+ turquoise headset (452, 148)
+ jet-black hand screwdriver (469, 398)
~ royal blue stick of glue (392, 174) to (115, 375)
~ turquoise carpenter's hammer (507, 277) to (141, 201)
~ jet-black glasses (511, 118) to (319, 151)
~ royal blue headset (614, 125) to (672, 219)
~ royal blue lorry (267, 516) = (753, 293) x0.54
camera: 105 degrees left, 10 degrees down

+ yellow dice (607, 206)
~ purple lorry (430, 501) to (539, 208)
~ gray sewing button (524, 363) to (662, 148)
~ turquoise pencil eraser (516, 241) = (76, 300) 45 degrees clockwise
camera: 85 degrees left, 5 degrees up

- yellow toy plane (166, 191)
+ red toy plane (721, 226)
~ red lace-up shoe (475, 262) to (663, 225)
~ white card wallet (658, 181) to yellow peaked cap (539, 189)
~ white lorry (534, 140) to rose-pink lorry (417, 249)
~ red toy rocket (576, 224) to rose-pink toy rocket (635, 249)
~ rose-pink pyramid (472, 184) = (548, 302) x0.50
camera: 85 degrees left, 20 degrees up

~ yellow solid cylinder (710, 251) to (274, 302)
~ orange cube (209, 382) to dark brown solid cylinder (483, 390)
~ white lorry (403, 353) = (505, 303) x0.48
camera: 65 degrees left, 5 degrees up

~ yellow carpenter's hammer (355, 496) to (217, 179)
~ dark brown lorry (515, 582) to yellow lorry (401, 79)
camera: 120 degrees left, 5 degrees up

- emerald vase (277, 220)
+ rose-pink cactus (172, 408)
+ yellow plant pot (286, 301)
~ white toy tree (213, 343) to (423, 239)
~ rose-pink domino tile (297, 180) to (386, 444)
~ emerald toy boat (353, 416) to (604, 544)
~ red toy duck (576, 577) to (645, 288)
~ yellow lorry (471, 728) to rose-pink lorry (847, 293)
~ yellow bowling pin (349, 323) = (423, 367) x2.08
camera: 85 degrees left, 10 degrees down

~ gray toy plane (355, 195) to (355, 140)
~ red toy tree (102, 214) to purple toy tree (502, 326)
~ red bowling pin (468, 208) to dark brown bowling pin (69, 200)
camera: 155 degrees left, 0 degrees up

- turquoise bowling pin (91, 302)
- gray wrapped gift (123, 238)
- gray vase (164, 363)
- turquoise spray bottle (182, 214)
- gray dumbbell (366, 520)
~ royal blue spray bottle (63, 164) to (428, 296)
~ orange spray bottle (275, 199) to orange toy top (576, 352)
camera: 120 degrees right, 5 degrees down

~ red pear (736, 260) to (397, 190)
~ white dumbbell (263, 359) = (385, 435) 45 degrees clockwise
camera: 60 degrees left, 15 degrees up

=====

Exact copies of all the entries above are to be printed.

+ turquoise headset (452, 148)
+ jet-black hand screwdriver (469, 398)
~ royal blue stick of glue (392, 174) to (115, 375)
~ turquoise carpenter's hammer (507, 277) to (141, 201)
~ jet-black glasses (511, 118) to (319, 151)
~ royal blue headset (614, 125) to (672, 219)
~ royal blue lorry (267, 516) = (753, 293) x0.54
camera: 105 degrees left, 10 degrees down

+ yellow dice (607, 206)
~ purple lorry (430, 501) to (539, 208)
~ gray sewing button (524, 363) to (662, 148)
~ turquoise pencil eraser (516, 241) = (76, 300) 45 degrees clockwise
camera: 85 degrees left, 5 degrees up

- yellow toy plane (166, 191)
+ red toy plane (721, 226)
~ red lace-up shoe (475, 262) to (663, 225)
~ white card wallet (658, 181) to yellow peaked cap (539, 189)
~ white lorry (534, 140) to rose-pink lorry (417, 249)
~ red toy rocket (576, 224) to rose-pink toy rocket (635, 249)
~ rose-pink pyramid (472, 184) = (548, 302) x0.50
camera: 85 degrees left, 20 degrees up

~ yellow solid cylinder (710, 251) to (274, 302)
~ orange cube (209, 382) to dark brown solid cylinder (483, 390)
~ white lorry (403, 353) = (505, 303) x0.48
camera: 65 degrees left, 5 degrees up

~ yellow carpenter's hammer (355, 496) to (217, 179)
~ dark brown lorry (515, 582) to yellow lorry (401, 79)
camera: 120 degrees left, 5 degrees up

- emerald vase (277, 220)
+ rose-pink cactus (172, 408)
+ yellow plant pot (286, 301)
~ white toy tree (213, 343) to (423, 239)
~ rose-pink domino tile (297, 180) to (386, 444)
~ emerald toy boat (353, 416) to (604, 544)
~ red toy duck (576, 577) to (645, 288)
~ yellow lorry (471, 728) to rose-pink lorry (847, 293)
~ yellow bowling pin (349, 323) = (423, 367) x2.08
camera: 85 degrees left, 10 degrees down

~ gray toy plane (355, 195) to (355, 140)
~ red toy tree (102, 214) to purple toy tree (502, 326)
~ red bowling pin (468, 208) to dark brown bowling pin (69, 200)
camera: 155 degrees left, 0 degrees up

- turquoise bowling pin (91, 302)
- gray wrapped gift (123, 238)
- gray vase (164, 363)
- turquoise spray bottle (182, 214)
- gray dumbbell (366, 520)
~ royal blue spray bottle (63, 164) to (428, 296)
~ orange spray bottle (275, 199) to orange toy top (576, 352)
camera: 120 degrees right, 5 degrees down

~ red pear (736, 260) to (397, 190)
~ white dumbbell (263, 359) = (385, 435) 45 degrees clockwise
camera: 60 degrees left, 15 degrees up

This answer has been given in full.